__Record extracts__

■ ■ ■ ■ ■

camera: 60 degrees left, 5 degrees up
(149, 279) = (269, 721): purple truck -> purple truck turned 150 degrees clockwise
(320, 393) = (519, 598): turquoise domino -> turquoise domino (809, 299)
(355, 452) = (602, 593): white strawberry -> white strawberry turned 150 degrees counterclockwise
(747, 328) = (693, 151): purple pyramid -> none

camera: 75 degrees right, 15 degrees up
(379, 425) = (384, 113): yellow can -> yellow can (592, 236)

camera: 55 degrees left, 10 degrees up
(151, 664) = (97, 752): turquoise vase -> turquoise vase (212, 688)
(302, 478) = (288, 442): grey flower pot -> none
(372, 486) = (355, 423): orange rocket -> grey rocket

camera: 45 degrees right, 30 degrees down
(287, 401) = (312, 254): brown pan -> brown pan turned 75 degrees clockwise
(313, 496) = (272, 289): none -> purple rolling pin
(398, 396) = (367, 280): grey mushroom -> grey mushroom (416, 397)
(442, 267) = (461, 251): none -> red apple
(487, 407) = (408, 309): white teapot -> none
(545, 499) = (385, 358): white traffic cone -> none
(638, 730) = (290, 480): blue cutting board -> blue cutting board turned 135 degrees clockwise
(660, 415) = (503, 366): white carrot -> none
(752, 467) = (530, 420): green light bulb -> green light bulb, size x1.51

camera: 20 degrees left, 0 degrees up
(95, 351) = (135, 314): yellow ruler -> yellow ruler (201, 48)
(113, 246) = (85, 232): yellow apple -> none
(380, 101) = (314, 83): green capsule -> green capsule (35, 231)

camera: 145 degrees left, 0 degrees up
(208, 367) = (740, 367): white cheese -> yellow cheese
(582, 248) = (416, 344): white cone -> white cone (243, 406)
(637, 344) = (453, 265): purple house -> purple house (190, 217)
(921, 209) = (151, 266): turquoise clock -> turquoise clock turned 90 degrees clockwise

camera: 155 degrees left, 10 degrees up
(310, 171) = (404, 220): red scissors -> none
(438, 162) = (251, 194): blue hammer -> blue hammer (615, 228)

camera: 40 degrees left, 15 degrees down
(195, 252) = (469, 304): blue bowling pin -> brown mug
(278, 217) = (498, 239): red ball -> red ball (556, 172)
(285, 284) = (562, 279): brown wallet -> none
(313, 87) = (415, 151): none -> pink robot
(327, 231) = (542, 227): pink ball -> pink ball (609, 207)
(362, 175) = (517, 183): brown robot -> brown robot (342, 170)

■ ■ ■ ■ ■

__Directions__
Retype, exactly and in full, the lines above from the one containing "(313, 496) = (272, 289): none" through the one containing "(638, 730) = (290, 480): blue".

__Output__
(313, 496) = (272, 289): none -> purple rolling pin
(398, 396) = (367, 280): grey mushroom -> grey mushroom (416, 397)
(442, 267) = (461, 251): none -> red apple
(487, 407) = (408, 309): white teapot -> none
(545, 499) = (385, 358): white traffic cone -> none
(638, 730) = (290, 480): blue cutting board -> blue cutting board turned 135 degrees clockwise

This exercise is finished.